> [Task to complete]:
Extract each line containing the string "JSON".

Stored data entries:

################

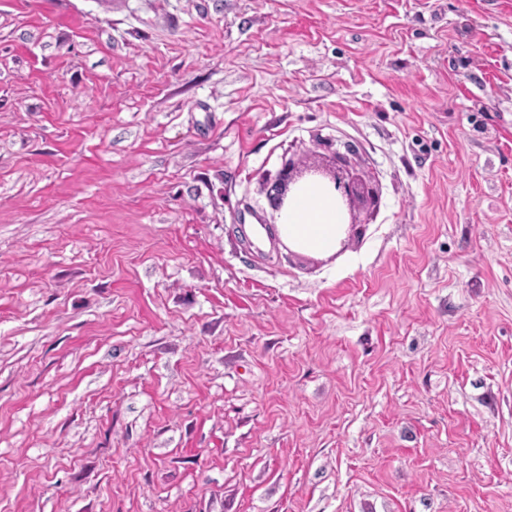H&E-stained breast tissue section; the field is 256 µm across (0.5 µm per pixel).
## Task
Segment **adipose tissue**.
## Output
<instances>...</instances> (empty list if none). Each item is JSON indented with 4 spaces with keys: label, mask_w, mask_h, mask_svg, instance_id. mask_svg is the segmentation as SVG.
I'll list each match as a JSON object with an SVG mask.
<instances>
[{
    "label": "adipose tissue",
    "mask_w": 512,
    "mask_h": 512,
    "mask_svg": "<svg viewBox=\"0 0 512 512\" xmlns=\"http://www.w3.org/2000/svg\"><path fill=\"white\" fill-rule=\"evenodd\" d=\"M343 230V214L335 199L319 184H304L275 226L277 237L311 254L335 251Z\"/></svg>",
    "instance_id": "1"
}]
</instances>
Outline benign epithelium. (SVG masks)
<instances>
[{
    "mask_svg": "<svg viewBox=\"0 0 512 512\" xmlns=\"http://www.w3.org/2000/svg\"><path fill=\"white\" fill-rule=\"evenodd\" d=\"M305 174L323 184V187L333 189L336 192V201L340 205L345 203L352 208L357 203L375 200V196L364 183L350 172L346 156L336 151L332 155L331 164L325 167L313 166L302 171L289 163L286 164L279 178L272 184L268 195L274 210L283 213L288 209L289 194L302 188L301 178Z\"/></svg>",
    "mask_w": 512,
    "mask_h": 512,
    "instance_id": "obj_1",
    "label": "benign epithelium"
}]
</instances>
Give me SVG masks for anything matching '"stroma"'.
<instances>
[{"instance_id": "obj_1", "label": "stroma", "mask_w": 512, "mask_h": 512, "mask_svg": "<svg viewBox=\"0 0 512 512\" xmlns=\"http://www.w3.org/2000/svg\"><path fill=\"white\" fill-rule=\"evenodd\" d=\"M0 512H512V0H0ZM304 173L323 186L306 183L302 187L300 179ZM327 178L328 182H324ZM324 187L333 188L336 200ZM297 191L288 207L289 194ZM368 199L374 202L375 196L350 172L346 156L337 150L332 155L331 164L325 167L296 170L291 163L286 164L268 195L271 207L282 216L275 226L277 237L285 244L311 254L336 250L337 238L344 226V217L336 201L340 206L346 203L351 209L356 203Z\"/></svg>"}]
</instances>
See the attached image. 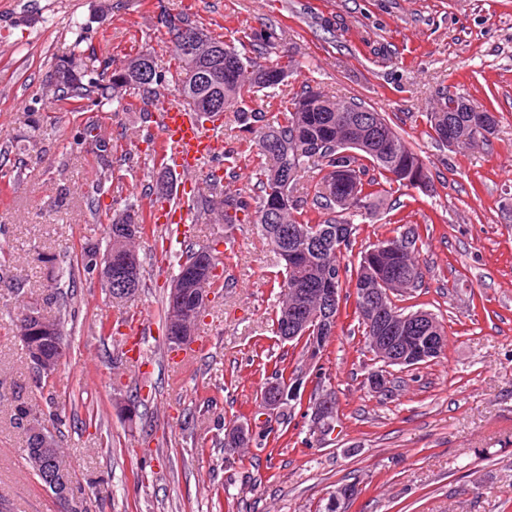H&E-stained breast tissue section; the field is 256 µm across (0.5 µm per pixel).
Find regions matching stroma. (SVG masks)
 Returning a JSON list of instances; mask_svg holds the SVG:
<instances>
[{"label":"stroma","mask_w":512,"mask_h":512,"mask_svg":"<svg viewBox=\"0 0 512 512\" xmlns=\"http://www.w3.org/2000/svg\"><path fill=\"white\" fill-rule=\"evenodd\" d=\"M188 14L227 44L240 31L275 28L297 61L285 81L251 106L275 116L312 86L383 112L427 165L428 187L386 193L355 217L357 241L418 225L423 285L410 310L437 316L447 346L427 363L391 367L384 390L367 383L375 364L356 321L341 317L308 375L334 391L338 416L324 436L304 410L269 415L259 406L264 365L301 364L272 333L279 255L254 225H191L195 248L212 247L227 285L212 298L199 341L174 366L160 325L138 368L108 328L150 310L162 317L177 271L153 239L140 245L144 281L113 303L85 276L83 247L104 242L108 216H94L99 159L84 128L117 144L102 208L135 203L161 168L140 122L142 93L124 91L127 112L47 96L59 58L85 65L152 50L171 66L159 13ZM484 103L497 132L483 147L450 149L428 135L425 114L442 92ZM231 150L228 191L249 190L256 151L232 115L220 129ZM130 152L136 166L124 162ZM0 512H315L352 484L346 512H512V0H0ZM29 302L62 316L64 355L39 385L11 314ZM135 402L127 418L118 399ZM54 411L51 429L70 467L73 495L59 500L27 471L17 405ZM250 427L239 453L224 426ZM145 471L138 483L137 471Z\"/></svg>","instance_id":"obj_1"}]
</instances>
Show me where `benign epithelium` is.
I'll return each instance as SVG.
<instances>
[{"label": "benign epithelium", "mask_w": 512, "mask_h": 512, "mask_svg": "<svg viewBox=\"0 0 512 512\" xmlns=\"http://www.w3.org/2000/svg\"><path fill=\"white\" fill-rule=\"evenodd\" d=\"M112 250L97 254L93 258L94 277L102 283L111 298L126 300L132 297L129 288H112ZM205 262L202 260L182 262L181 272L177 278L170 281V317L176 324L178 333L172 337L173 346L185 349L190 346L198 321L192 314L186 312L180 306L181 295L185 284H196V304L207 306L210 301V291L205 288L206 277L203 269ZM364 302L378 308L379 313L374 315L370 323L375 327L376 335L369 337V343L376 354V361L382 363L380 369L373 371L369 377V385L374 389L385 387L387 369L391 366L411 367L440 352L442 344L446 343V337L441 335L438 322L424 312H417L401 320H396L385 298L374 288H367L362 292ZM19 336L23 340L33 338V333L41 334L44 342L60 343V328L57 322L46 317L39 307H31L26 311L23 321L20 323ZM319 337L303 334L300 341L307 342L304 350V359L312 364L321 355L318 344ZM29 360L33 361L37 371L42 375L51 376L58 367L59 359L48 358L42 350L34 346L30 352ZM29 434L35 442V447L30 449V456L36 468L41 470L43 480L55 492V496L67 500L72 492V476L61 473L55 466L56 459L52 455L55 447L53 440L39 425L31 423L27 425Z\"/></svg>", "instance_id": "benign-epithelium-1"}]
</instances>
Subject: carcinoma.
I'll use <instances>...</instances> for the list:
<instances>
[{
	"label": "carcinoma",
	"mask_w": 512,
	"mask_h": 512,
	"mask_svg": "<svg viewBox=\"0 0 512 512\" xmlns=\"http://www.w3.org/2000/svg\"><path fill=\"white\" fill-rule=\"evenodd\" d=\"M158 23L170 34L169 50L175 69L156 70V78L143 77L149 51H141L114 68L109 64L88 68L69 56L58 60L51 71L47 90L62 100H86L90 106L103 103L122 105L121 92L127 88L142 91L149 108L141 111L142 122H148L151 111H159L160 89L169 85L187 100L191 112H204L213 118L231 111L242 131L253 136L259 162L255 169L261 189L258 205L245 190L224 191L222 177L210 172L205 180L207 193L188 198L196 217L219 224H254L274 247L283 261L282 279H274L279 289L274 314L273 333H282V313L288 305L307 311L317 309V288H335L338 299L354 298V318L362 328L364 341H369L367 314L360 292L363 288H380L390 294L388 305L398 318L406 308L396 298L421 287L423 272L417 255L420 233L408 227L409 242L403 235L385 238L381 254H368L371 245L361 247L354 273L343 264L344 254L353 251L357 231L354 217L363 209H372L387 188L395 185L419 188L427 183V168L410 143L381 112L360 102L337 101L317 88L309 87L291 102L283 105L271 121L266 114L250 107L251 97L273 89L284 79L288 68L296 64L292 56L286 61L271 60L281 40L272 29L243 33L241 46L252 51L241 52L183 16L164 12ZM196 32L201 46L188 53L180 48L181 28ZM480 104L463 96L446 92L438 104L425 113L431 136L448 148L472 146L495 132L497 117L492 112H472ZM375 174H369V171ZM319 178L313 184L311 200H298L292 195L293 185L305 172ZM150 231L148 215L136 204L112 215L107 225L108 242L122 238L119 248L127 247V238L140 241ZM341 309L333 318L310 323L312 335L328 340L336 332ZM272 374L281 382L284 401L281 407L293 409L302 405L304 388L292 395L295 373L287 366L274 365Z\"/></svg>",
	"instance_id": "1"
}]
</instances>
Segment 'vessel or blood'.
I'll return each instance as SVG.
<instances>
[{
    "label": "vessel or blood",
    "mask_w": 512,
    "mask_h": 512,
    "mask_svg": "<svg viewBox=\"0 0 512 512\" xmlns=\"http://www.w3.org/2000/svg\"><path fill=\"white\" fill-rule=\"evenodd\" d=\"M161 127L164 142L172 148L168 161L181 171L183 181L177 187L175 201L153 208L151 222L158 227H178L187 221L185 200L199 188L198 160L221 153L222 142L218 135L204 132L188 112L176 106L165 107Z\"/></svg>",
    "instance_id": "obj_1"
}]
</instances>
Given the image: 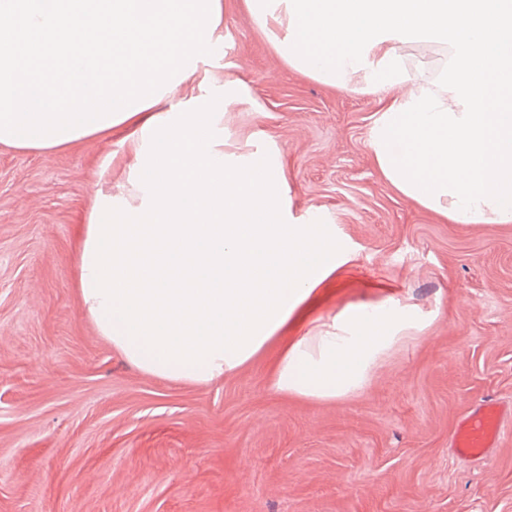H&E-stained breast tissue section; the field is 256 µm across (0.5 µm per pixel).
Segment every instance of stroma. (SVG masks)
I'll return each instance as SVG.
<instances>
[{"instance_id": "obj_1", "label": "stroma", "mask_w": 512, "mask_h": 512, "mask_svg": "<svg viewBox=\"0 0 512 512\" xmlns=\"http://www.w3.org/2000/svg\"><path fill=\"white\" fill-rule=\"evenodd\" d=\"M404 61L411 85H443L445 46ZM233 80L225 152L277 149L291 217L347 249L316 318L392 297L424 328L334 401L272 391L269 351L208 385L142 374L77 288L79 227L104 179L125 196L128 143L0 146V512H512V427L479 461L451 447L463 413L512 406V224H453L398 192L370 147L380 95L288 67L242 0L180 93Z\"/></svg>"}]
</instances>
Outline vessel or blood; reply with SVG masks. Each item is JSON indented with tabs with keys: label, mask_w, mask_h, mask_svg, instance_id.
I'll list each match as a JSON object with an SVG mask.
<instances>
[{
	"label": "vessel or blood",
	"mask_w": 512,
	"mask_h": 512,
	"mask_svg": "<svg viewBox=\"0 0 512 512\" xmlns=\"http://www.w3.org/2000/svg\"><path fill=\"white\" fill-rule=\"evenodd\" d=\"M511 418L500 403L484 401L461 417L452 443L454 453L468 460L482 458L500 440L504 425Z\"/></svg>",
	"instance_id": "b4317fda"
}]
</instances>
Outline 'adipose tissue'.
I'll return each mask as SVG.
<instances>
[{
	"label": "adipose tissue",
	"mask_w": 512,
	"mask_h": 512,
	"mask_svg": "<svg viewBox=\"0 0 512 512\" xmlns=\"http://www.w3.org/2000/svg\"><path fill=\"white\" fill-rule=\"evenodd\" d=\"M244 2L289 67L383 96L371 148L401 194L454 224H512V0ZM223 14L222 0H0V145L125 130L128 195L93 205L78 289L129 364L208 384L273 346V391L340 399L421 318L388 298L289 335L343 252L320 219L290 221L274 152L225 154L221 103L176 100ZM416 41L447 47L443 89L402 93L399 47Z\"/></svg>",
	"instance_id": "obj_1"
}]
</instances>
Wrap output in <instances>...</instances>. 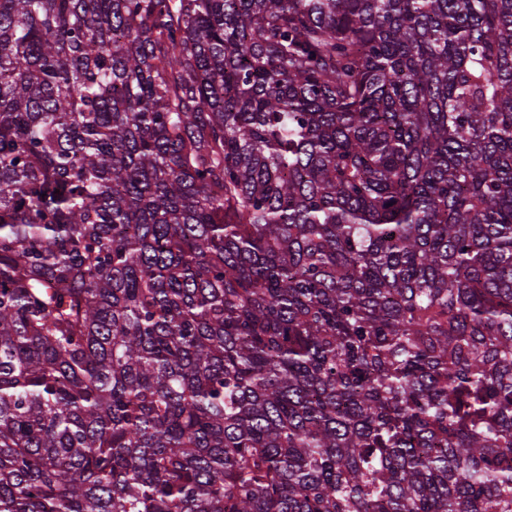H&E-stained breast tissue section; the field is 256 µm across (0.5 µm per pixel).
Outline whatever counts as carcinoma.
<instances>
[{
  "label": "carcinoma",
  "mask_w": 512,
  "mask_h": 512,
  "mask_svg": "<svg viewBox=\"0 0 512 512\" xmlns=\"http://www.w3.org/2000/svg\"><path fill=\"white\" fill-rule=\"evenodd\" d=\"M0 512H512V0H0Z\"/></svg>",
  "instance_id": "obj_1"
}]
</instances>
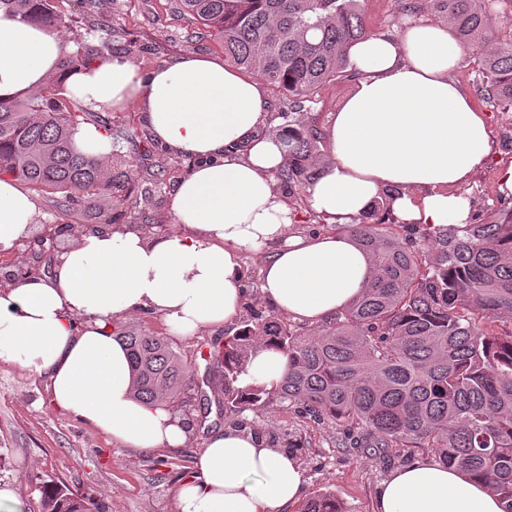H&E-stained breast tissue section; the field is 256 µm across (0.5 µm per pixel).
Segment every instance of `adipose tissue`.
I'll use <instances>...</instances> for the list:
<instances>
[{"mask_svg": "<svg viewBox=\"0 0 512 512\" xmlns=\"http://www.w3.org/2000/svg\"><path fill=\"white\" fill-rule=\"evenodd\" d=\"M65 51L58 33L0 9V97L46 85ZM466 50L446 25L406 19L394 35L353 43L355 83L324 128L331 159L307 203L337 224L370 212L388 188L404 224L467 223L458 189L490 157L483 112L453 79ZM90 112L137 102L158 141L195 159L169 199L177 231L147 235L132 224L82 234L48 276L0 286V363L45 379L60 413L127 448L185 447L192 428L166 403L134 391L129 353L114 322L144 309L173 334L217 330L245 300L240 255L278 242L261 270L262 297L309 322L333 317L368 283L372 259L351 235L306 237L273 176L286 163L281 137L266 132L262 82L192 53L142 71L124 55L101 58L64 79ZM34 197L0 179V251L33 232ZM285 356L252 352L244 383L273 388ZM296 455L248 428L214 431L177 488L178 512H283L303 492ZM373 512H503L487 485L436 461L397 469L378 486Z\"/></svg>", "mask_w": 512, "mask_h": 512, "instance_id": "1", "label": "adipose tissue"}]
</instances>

################

> [The reply]:
<instances>...</instances> (empty list if none). Each item is JSON indented with 4 spaces with keys: label, mask_w, mask_h, mask_svg, instance_id. mask_svg is the segmentation as SVG.
I'll list each match as a JSON object with an SVG mask.
 Returning a JSON list of instances; mask_svg holds the SVG:
Outline vessel or blood; reply with SVG masks. Each item is JSON indented with tabs with keys: label, mask_w, mask_h, mask_svg, instance_id.
I'll list each match as a JSON object with an SVG mask.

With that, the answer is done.